Set exercise ->
Recast all of the records below as a single numbered list, leaving out any blank lines.

Record list ->
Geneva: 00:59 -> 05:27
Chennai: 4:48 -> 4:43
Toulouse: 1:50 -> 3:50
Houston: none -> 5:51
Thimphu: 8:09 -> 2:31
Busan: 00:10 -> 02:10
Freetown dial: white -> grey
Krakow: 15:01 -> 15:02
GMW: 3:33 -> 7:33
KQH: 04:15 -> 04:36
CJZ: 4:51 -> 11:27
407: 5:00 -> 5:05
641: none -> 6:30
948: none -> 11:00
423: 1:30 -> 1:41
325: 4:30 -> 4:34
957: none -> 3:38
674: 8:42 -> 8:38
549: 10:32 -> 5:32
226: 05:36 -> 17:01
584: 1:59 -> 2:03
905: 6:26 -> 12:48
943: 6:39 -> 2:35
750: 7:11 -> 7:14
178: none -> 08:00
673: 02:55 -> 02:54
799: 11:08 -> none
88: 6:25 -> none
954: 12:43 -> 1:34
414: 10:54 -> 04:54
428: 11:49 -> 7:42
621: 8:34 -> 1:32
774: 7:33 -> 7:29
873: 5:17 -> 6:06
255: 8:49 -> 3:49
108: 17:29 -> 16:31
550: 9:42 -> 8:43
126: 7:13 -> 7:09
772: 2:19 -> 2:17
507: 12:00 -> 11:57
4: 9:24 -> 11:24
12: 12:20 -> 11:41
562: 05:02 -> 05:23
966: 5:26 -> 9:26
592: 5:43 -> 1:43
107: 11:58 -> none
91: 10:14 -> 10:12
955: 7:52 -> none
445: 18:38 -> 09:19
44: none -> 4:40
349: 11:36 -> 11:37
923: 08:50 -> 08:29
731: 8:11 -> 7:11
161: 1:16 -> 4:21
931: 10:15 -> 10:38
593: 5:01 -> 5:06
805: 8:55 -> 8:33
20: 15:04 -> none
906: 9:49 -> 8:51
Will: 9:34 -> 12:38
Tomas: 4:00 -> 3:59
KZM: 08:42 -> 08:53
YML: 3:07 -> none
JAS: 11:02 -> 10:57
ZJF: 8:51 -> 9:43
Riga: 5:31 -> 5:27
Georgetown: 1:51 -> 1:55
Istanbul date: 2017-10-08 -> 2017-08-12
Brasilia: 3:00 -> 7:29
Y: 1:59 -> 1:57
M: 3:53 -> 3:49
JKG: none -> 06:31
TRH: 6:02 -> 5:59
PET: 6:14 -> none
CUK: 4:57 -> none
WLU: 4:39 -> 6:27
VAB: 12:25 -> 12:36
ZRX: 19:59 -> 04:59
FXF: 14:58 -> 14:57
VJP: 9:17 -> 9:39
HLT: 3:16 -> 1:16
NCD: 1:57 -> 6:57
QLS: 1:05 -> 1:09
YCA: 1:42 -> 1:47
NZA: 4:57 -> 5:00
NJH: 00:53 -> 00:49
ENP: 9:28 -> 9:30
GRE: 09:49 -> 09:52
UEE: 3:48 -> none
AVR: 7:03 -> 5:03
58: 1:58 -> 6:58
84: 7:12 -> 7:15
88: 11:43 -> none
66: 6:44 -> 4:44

Finished answer ->
1. Geneva: 00:59 -> 05:27
2. Chennai: 4:48 -> 4:43
3. Toulouse: 1:50 -> 3:50
4. Houston: none -> 5:51
5. Thimphu: 8:09 -> 2:31
6. Busan: 00:10 -> 02:10
7. Freetown dial: white -> grey
8. Krakow: 15:01 -> 15:02
9. GMW: 3:33 -> 7:33
10. KQH: 04:15 -> 04:36
11. CJZ: 4:51 -> 11:27
12. 407: 5:00 -> 5:05
13. 641: none -> 6:30
14. 948: none -> 11:00
15. 423: 1:30 -> 1:41
16. 325: 4:30 -> 4:34
17. 957: none -> 3:38
18. 674: 8:42 -> 8:38
19. 549: 10:32 -> 5:32
20. 226: 05:36 -> 17:01
21. 584: 1:59 -> 2:03
22. 905: 6:26 -> 12:48
23. 943: 6:39 -> 2:35
24. 750: 7:11 -> 7:14
25. 178: none -> 08:00
26. 673: 02:55 -> 02:54
27. 799: 11:08 -> none
28. 88: 6:25 -> none
29. 954: 12:43 -> 1:34
30. 414: 10:54 -> 04:54
31. 428: 11:49 -> 7:42
32. 621: 8:34 -> 1:32
33. 774: 7:33 -> 7:29
34. 873: 5:17 -> 6:06
35. 255: 8:49 -> 3:49
36. 108: 17:29 -> 16:31
37. 550: 9:42 -> 8:43
38. 126: 7:13 -> 7:09
39. 772: 2:19 -> 2:17
40. 507: 12:00 -> 11:57
41. 4: 9:24 -> 11:24
42. 12: 12:20 -> 11:41
43. 562: 05:02 -> 05:23
44. 966: 5:26 -> 9:26
45. 592: 5:43 -> 1:43
46. 107: 11:58 -> none
47. 91: 10:14 -> 10:12
48. 955: 7:52 -> none
49. 445: 18:38 -> 09:19
50. 44: none -> 4:40
51. 349: 11:36 -> 11:37
52. 923: 08:50 -> 08:29
53. 731: 8:11 -> 7:11
54. 161: 1:16 -> 4:21
55. 931: 10:15 -> 10:38
56. 593: 5:01 -> 5:06
57. 805: 8:55 -> 8:33
58. 20: 15:04 -> none
59. 906: 9:49 -> 8:51
60. Will: 9:34 -> 12:38
61. Tomas: 4:00 -> 3:59
62. KZM: 08:42 -> 08:53
63. YML: 3:07 -> none
64. JAS: 11:02 -> 10:57
65. ZJF: 8:51 -> 9:43
66. Riga: 5:31 -> 5:27
67. Georgetown: 1:51 -> 1:55
68. Istanbul date: 2017-10-08 -> 2017-08-12
69. Brasilia: 3:00 -> 7:29
70. Y: 1:59 -> 1:57
71. M: 3:53 -> 3:49
72. JKG: none -> 06:31
73. TRH: 6:02 -> 5:59
74. PET: 6:14 -> none
75. CUK: 4:57 -> none
76. WLU: 4:39 -> 6:27
77. VAB: 12:25 -> 12:36
78. ZRX: 19:59 -> 04:59
79. FXF: 14:58 -> 14:57
80. VJP: 9:17 -> 9:39
81. HLT: 3:16 -> 1:16
82. NCD: 1:57 -> 6:57
83. QLS: 1:05 -> 1:09
84. YCA: 1:42 -> 1:47
85. NZA: 4:57 -> 5:00
86. NJH: 00:53 -> 00:49
87. ENP: 9:28 -> 9:30
88. GRE: 09:49 -> 09:52
89. UEE: 3:48 -> none
90. AVR: 7:03 -> 5:03
91. 58: 1:58 -> 6:58
92. 84: 7:12 -> 7:15
93. 88: 11:43 -> none
94. 66: 6:44 -> 4:44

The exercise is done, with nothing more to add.